-------- Records for this exercise --------
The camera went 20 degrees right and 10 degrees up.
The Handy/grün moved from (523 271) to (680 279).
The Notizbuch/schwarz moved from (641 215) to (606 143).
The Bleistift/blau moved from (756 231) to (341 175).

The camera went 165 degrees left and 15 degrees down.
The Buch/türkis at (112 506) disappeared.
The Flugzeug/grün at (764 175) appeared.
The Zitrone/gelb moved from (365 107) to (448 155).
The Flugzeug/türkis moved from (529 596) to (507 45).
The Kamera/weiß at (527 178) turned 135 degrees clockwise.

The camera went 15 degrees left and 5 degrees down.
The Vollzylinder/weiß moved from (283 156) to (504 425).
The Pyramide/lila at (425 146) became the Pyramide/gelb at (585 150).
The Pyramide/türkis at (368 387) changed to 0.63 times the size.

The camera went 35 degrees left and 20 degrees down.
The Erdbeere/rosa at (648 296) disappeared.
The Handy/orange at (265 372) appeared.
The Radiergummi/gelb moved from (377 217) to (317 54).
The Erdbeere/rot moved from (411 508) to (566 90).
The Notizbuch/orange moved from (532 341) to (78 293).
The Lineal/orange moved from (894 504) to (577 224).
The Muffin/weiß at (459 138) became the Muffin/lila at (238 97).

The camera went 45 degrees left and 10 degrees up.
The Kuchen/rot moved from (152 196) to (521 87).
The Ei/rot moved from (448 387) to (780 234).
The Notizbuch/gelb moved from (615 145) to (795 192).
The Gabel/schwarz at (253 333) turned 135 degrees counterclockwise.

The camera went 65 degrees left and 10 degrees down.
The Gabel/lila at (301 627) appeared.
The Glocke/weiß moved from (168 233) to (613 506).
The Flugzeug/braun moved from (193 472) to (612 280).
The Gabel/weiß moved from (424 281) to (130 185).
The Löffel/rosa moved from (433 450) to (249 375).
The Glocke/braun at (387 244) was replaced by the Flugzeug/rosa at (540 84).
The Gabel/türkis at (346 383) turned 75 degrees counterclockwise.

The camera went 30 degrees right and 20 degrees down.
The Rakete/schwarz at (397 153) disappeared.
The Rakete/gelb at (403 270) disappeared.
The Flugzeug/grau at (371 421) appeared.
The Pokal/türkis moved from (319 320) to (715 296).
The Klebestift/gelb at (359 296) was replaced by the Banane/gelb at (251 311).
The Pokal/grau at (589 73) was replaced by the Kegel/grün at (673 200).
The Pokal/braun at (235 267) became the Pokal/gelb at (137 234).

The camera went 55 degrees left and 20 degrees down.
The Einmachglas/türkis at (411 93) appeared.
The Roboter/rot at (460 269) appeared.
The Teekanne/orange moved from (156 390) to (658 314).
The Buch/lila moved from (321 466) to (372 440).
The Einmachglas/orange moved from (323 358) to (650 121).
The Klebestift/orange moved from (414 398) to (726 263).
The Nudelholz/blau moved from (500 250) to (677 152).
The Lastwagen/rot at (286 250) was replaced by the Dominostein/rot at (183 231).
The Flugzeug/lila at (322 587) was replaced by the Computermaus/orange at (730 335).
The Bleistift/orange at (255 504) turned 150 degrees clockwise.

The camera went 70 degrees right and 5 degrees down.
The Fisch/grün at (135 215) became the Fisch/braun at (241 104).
--------
* _Instructions for the task_
Write down exactly the span of lines above from the one containing "The camera went 15" to the one containing "The Klebestift/gelb at", both ends included.

* _Solution to this exercise_
The camera went 15 degrees left and 5 degrees down.
The Vollzylinder/weiß moved from (283 156) to (504 425).
The Pyramide/lila at (425 146) became the Pyramide/gelb at (585 150).
The Pyramide/türkis at (368 387) changed to 0.63 times the size.

The camera went 35 degrees left and 20 degrees down.
The Erdbeere/rosa at (648 296) disappeared.
The Handy/orange at (265 372) appeared.
The Radiergummi/gelb moved from (377 217) to (317 54).
The Erdbeere/rot moved from (411 508) to (566 90).
The Notizbuch/orange moved from (532 341) to (78 293).
The Lineal/orange moved from (894 504) to (577 224).
The Muffin/weiß at (459 138) became the Muffin/lila at (238 97).

The camera went 45 degrees left and 10 degrees up.
The Kuchen/rot moved from (152 196) to (521 87).
The Ei/rot moved from (448 387) to (780 234).
The Notizbuch/gelb moved from (615 145) to (795 192).
The Gabel/schwarz at (253 333) turned 135 degrees counterclockwise.

The camera went 65 degrees left and 10 degrees down.
The Gabel/lila at (301 627) appeared.
The Glocke/weiß moved from (168 233) to (613 506).
The Flugzeug/braun moved from (193 472) to (612 280).
The Gabel/weiß moved from (424 281) to (130 185).
The Löffel/rosa moved from (433 450) to (249 375).
The Glocke/braun at (387 244) was replaced by the Flugzeug/rosa at (540 84).
The Gabel/türkis at (346 383) turned 75 degrees counterclockwise.

The camera went 30 degrees right and 20 degrees down.
The Rakete/schwarz at (397 153) disappeared.
The Rakete/gelb at (403 270) disappeared.
The Flugzeug/grau at (371 421) appeared.
The Pokal/türkis moved from (319 320) to (715 296).
The Klebestift/gelb at (359 296) was replaced by the Banane/gelb at (251 311).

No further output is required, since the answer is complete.